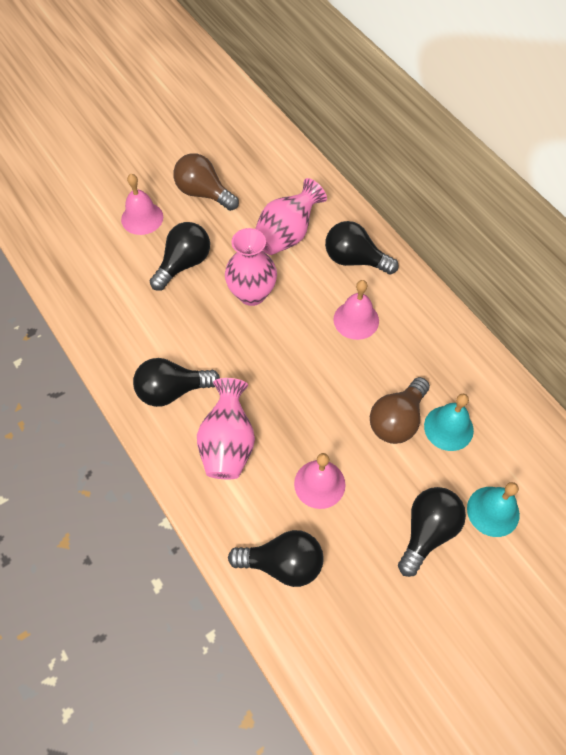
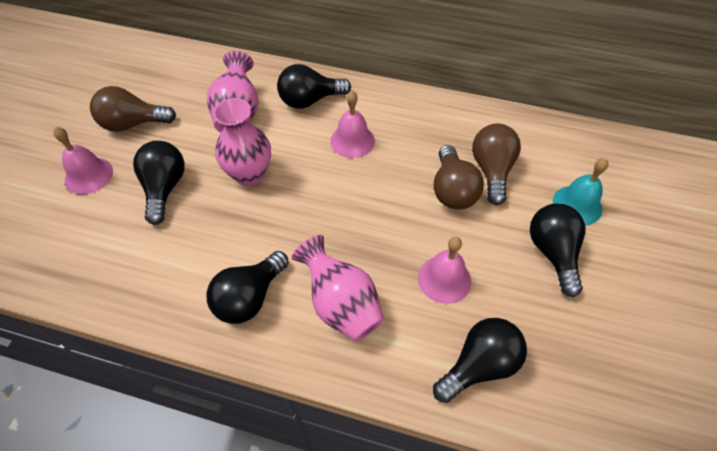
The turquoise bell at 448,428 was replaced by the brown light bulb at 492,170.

────────────────────

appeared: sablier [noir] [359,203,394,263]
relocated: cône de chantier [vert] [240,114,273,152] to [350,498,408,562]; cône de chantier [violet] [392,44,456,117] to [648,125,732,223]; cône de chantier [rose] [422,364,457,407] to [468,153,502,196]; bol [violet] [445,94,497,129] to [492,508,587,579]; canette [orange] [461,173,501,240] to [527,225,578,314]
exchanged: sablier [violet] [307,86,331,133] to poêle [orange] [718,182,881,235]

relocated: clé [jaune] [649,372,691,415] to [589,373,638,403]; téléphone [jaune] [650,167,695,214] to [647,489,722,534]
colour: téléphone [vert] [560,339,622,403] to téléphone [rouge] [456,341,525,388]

────────────────────

**What you need to do:** Search the listing above for the lines with "appeared: sablier [noir] [359,203,394,263]" and "relocated: cône de", then output those lines and all lines between them exactly.

**Answer for this exercise:**
appeared: sablier [noir] [359,203,394,263]
relocated: cône de chantier [vert] [240,114,273,152] to [350,498,408,562]; cône de chantier [violet] [392,44,456,117] to [648,125,732,223]; cône de chantier [rose] [422,364,457,407] to [468,153,502,196]; bol [violet] [445,94,497,129] to [492,508,587,579]; canette [orange] [461,173,501,240] to [527,225,578,314]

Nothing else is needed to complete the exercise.